* _REQUIREMENT_: Please set down the data word for word; images do not go in the copy.

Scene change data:

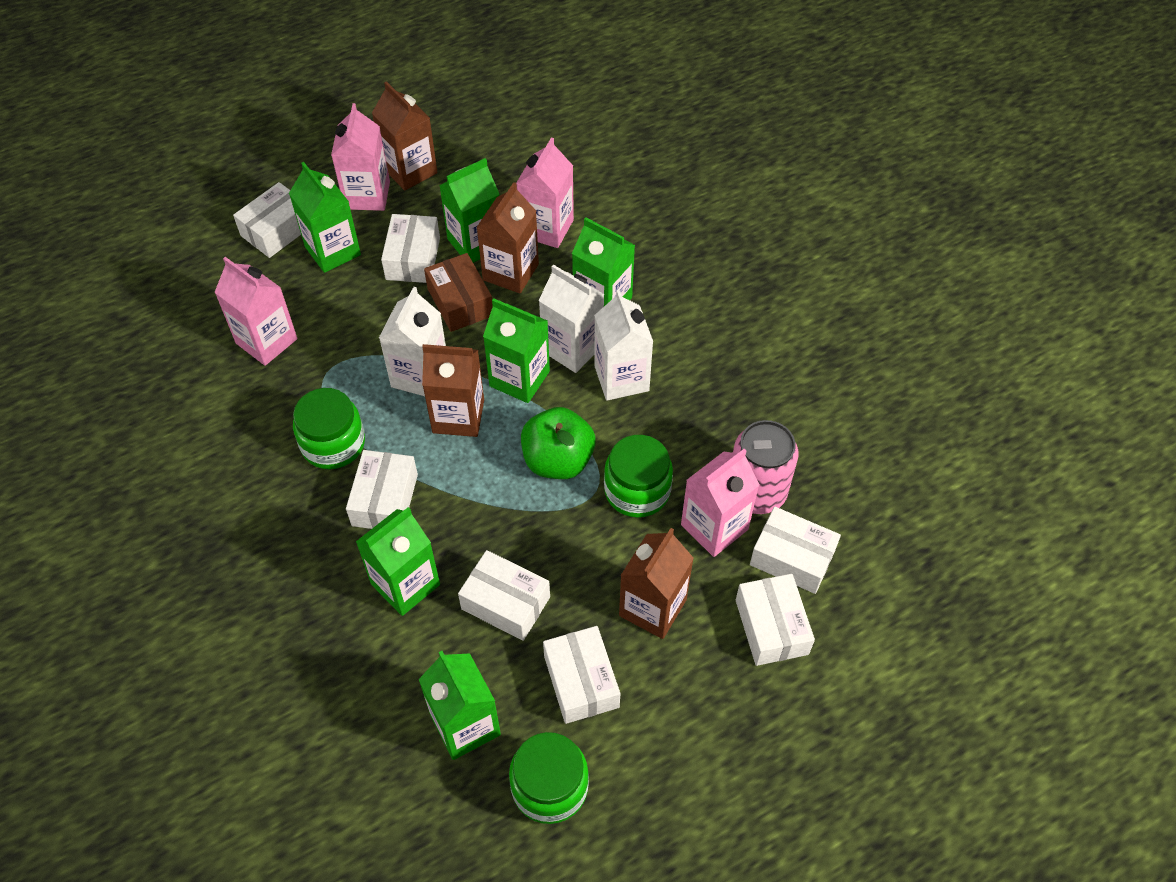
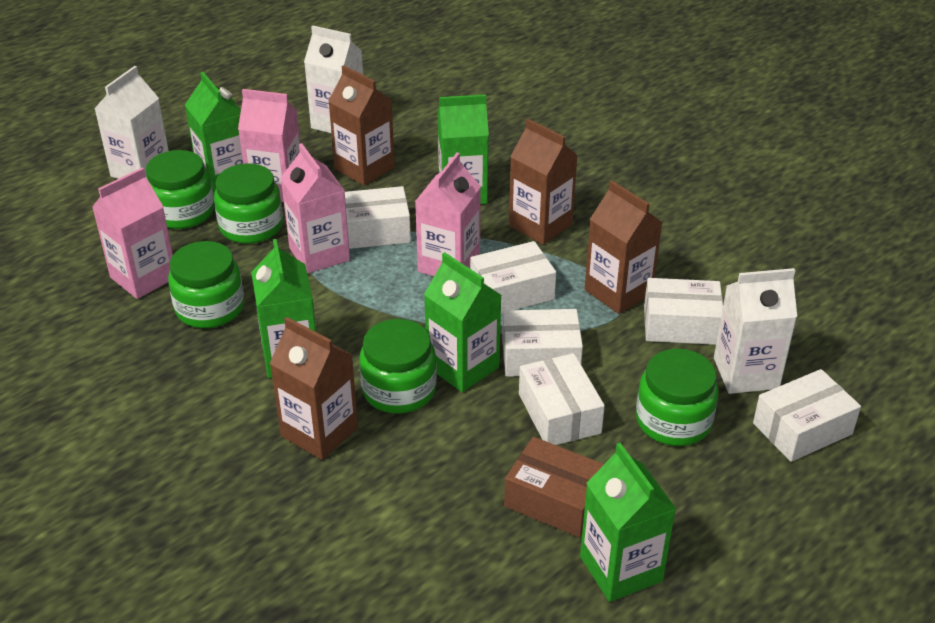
green apple: 1 -> 0
green carton: 6 -> 5
green jar: 3 -> 5
pink can: 1 -> 0
white box: 7 -> 6

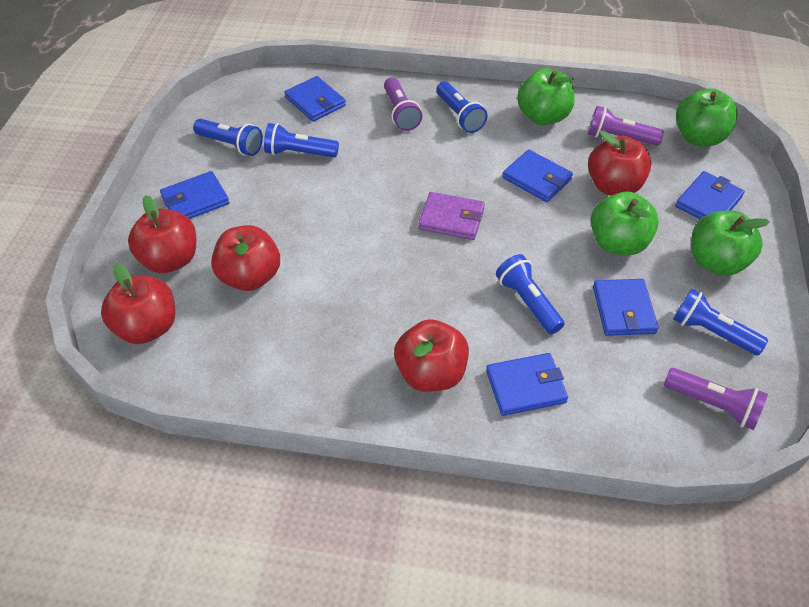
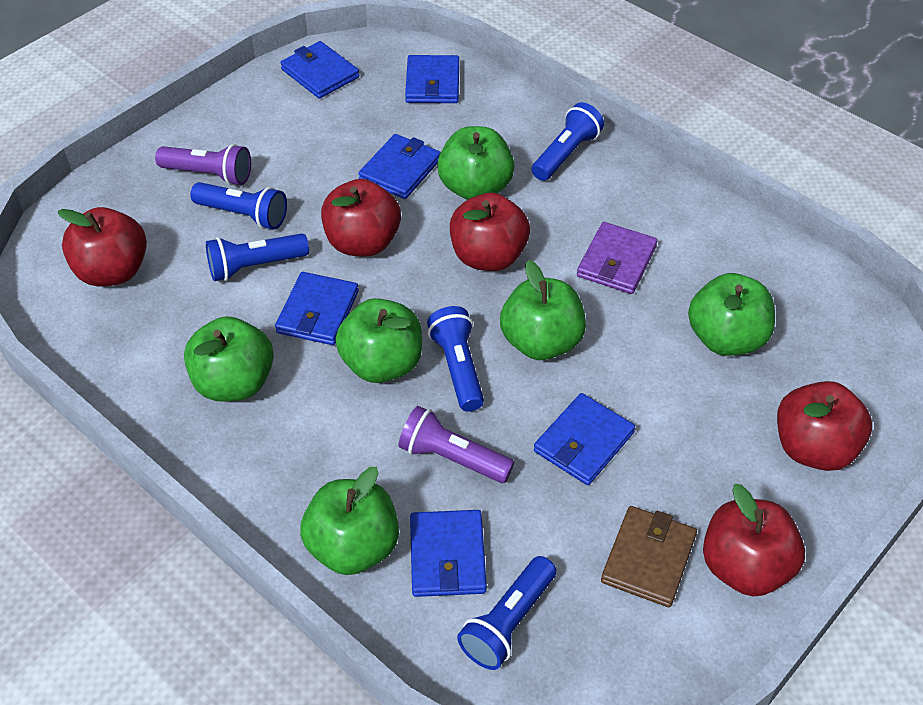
brown wallet: 0 -> 1
green apple: 4 -> 6
purple flashlight: 3 -> 2

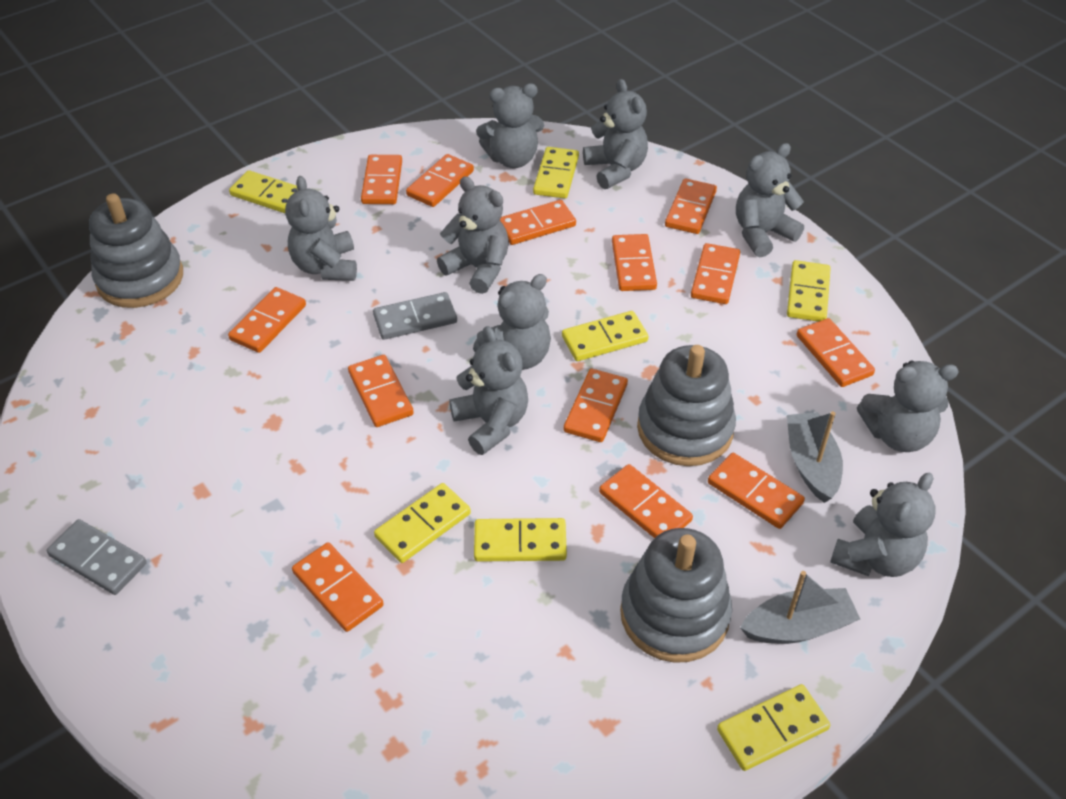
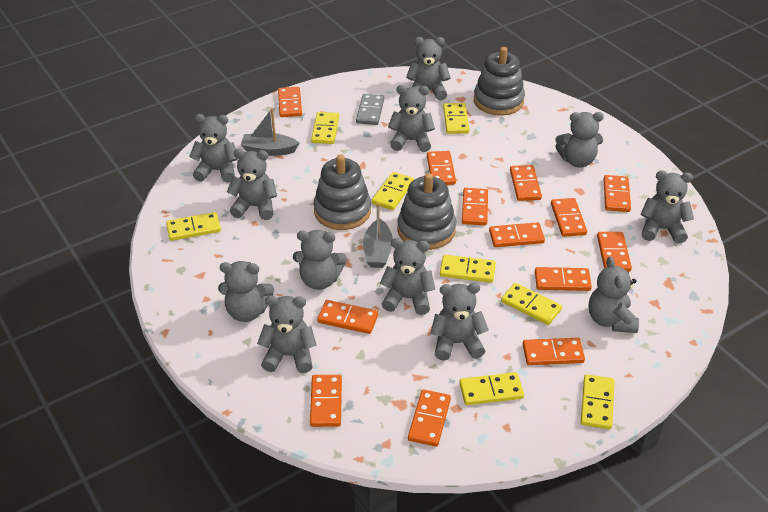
grey domino: 2 -> 1
grey teddy bear: 9 -> 12
yellow domino: 7 -> 8

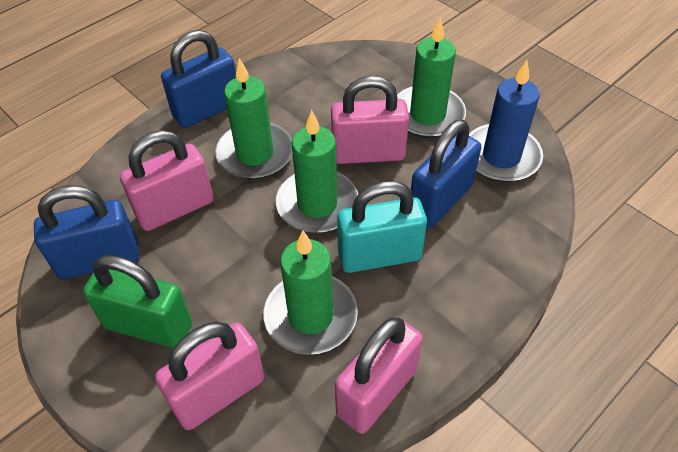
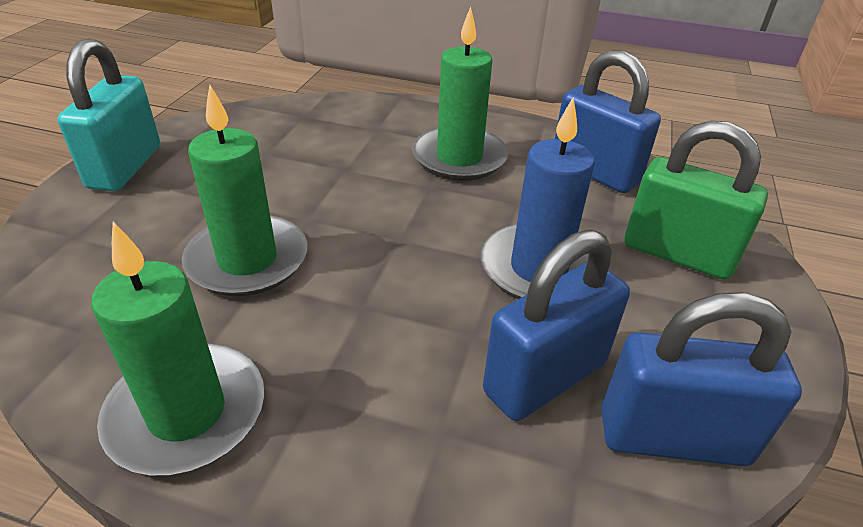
green candle: 4 -> 3
pink padlock: 4 -> 0

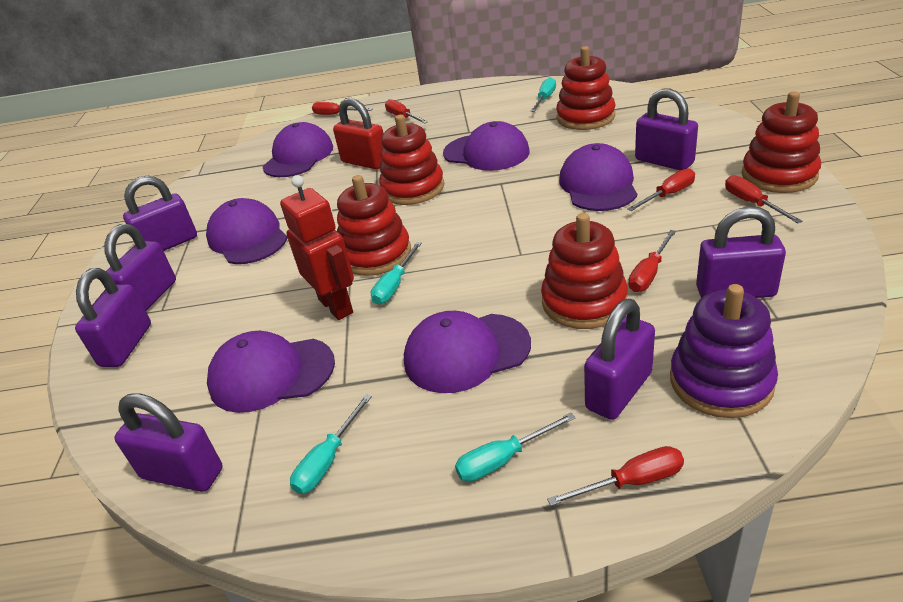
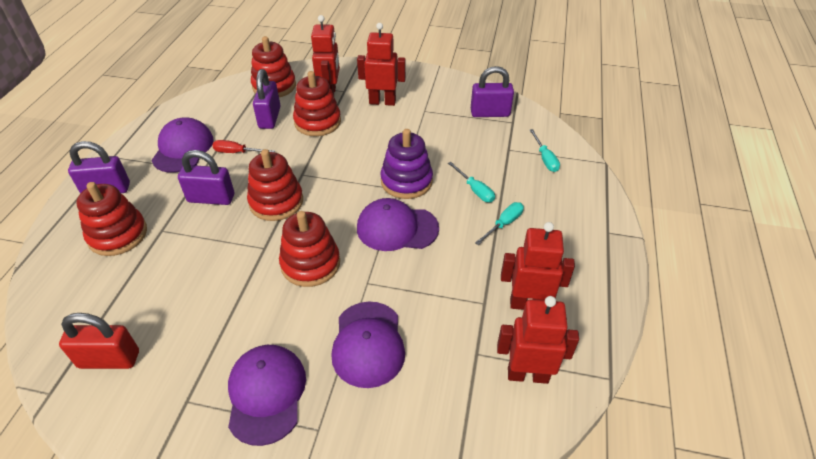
purple cap: 6 -> 4
purple padlock: 7 -> 4
red robot: 1 -> 4
red screwdriver: 6 -> 1
turquoise screwdriver: 4 -> 3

* _YOUR SOLUTION_:
green apple: 1 -> 0
green carton: 6 -> 5
green jar: 3 -> 5
pink can: 1 -> 0
white box: 7 -> 6

brown wallet: 0 -> 1
green apple: 4 -> 6
purple flashlight: 3 -> 2

grey domino: 2 -> 1
grey teddy bear: 9 -> 12
yellow domino: 7 -> 8

green candle: 4 -> 3
pink padlock: 4 -> 0

purple cap: 6 -> 4
purple padlock: 7 -> 4
red robot: 1 -> 4
red screwdriver: 6 -> 1
turquoise screwdriver: 4 -> 3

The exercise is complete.